Collected data
———

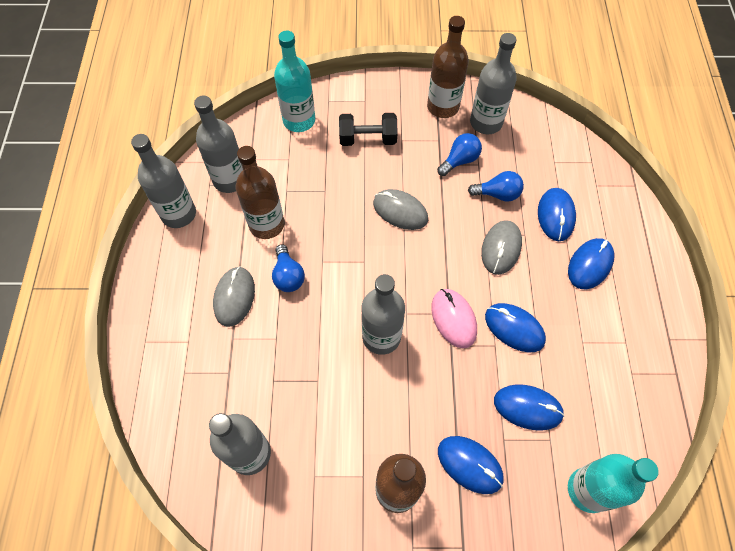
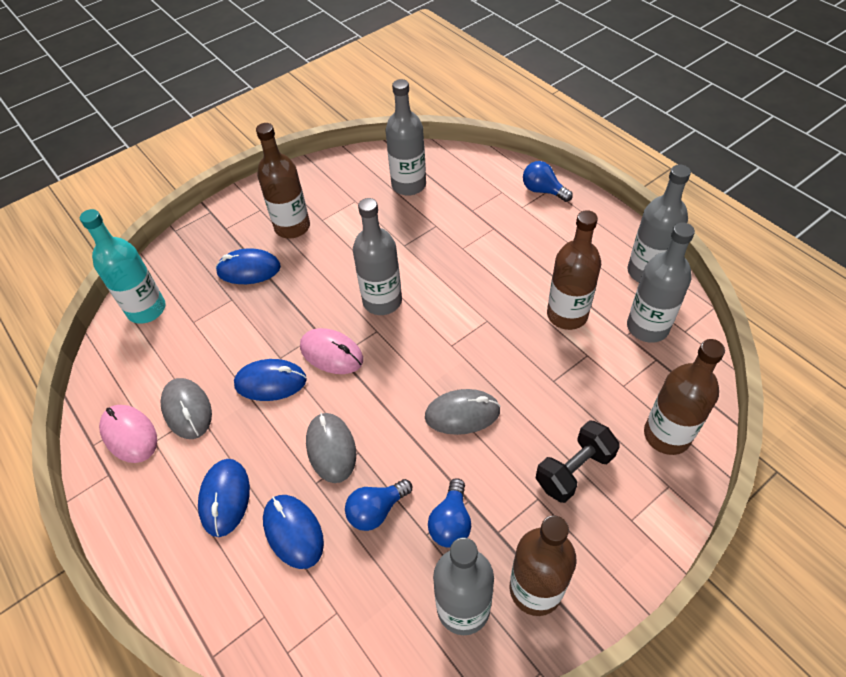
camera: 145 degrees right, 10 degrees down
(234, 297) = (525, 250): grey mouse -> grey mouse (187, 410)
(288, 276) = (502, 291): blue light bulb -> blue light bulb (543, 191)
(299, 120) = (667, 435): turquoise bottle -> brown bottle
(527, 408) = (223, 331): blue mouse -> none
(644, 361) = (129, 435): none -> pink mouse

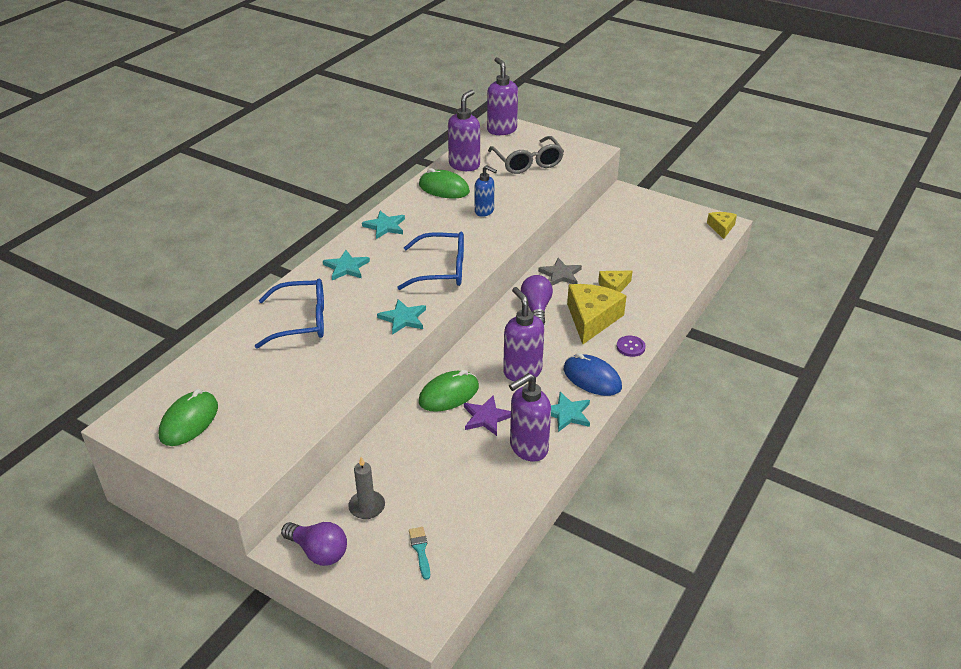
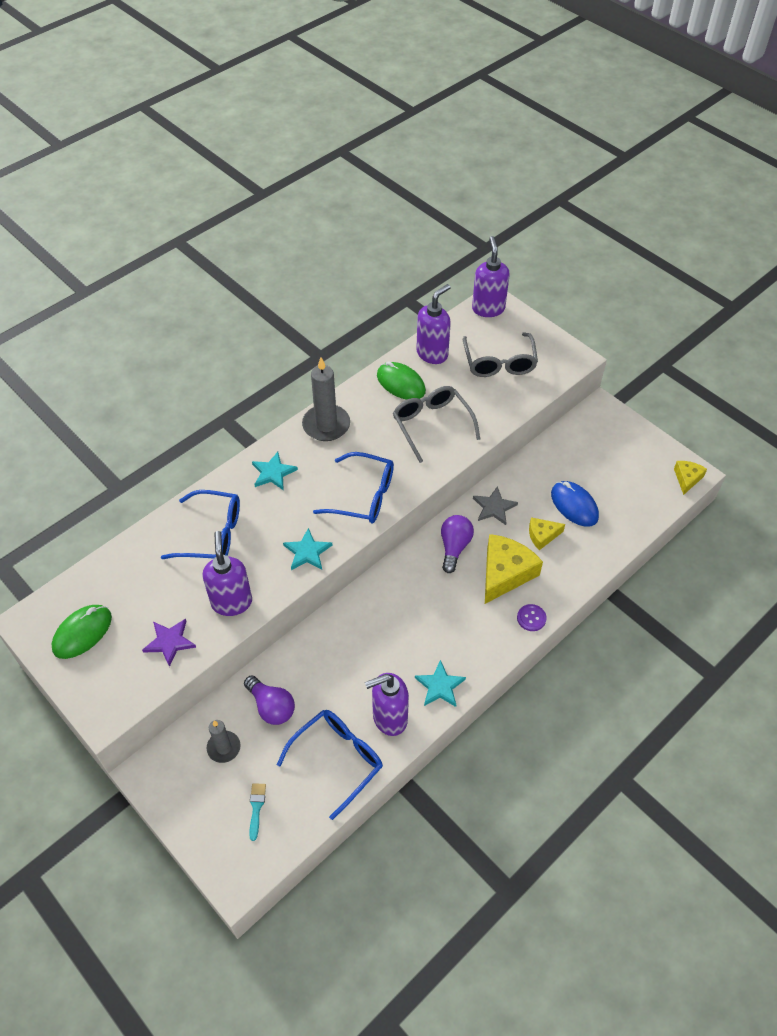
camera: 15 degrees right, 15 degrees up
(318, 551) = (169, 786): purple light bulb -> purple light bulb (271, 706)
(385, 226) = (326, 425): turquoise star -> grey candle
(449, 394) = (335, 636): green mouse -> none
(484, 211) = (431, 424): blue soap dispenser -> grey glasses
(486, 417) = (362, 672): purple star -> purple star (169, 642)
(490, 491) = (338, 759): none -> blue glasses
(522, 371) = (414, 624): purple soap dispenser -> purple soap dispenser (232, 602)
(592, 378) = (479, 649): blue mouse -> blue mouse (574, 505)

———

■ ACTION ITEM
Every line above carrying the word "grey" needs to be shown.

■ RESPONSE TO THE EXERCISE
(234, 297) = (525, 250): grey mouse -> grey mouse (187, 410)
(385, 226) = (326, 425): turquoise star -> grey candle
(484, 211) = (431, 424): blue soap dispenser -> grey glasses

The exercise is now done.